Exercise requirements: Copy out the lines of the items below from the one containing "Taipei: 01:20 -> 02:13" through the one containing "Beijing: 11:00 -> 10:39", both included, character for character and with nothing else.

Exercise material:
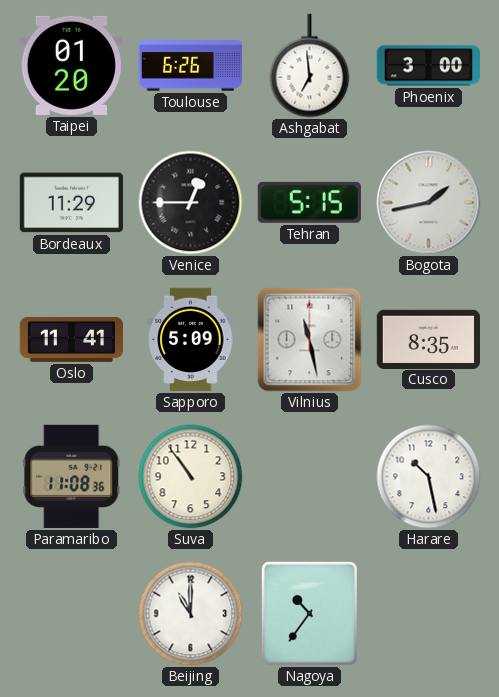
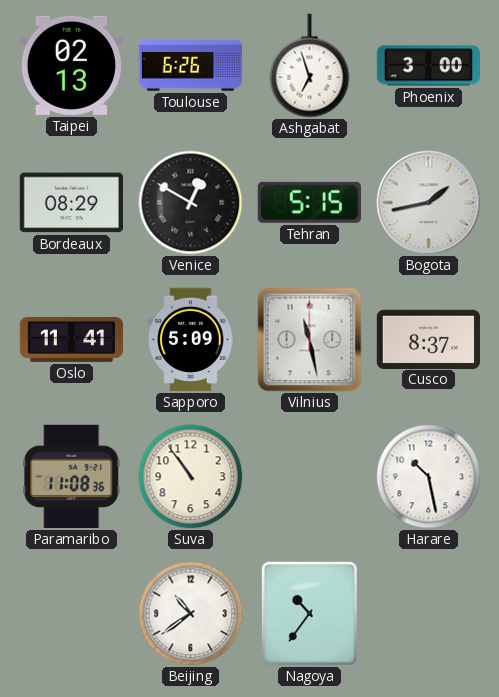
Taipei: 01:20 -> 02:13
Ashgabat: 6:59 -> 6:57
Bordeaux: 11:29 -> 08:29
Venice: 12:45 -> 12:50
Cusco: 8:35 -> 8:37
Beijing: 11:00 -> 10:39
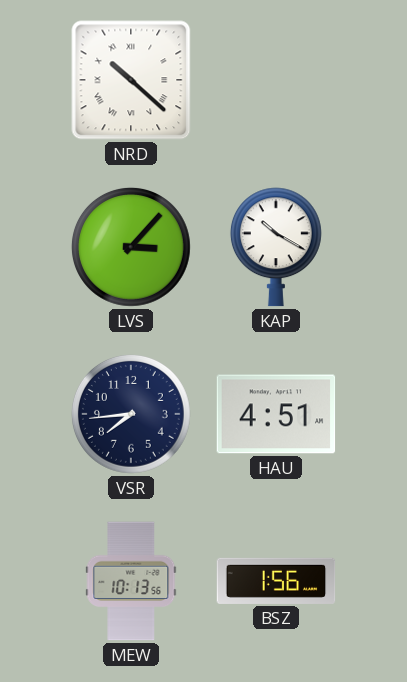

--

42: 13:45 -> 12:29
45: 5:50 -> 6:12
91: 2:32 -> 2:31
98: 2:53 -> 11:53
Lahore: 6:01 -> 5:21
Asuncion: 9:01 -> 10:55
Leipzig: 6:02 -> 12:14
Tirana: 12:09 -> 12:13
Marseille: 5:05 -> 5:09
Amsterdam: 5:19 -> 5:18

Solution to the exercise:
Taipei: 01:20 -> 02:13
Ashgabat: 6:59 -> 6:57
Bordeaux: 11:29 -> 08:29
Venice: 12:45 -> 12:50
Cusco: 8:35 -> 8:37
Beijing: 11:00 -> 10:39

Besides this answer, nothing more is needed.